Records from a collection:
● ● ● ●

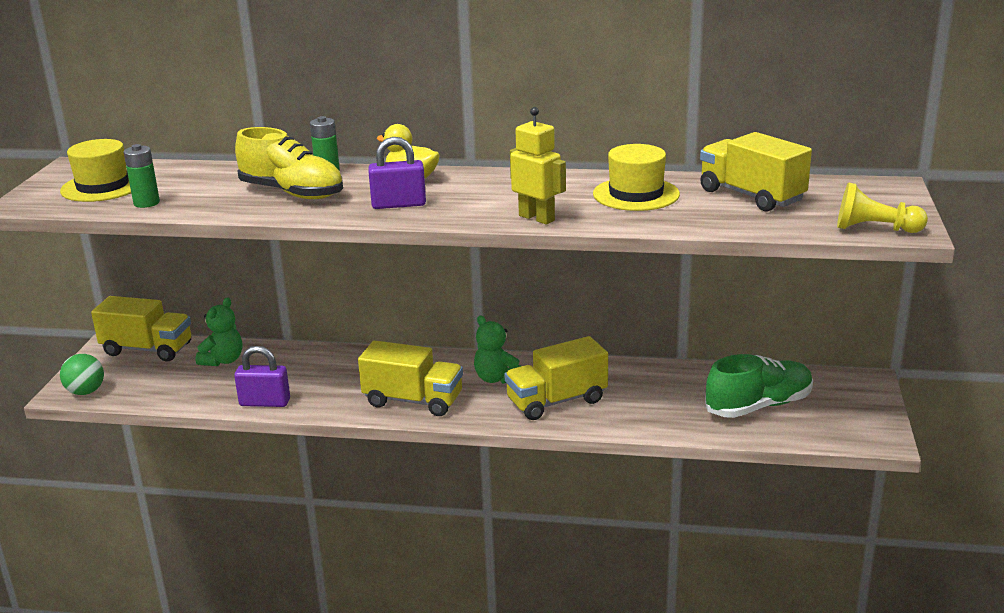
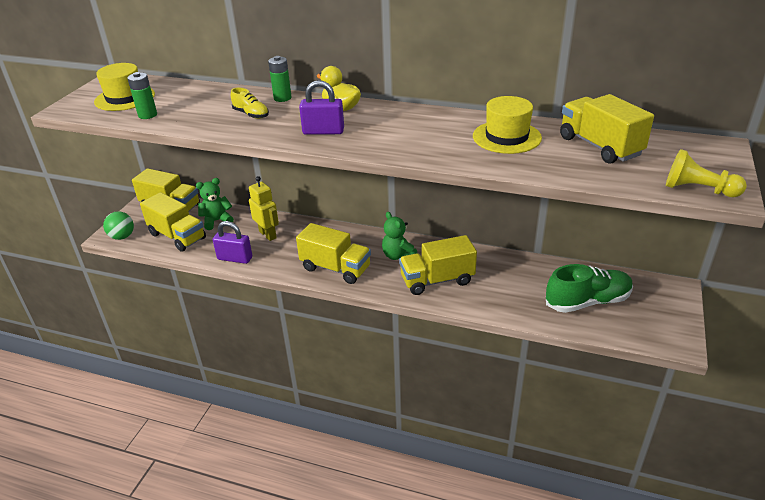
camera: 10 degrees right, 10 degrees up
(170, 384) = (177, 236): none -> yellow truck
(223, 360) = (217, 221): green teddy bear -> green teddy bear turned 150 degrees counterclockwise
(292, 193) = (251, 114): yellow shoe -> yellow shoe, size x0.52
(537, 218) = (423, 153): yellow robot -> yellow robot (268, 234)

● ● ● ●

*Goal of the exercise*
Provide only the count of lines within the entries above that include the string "degrees".

*Task solution*
2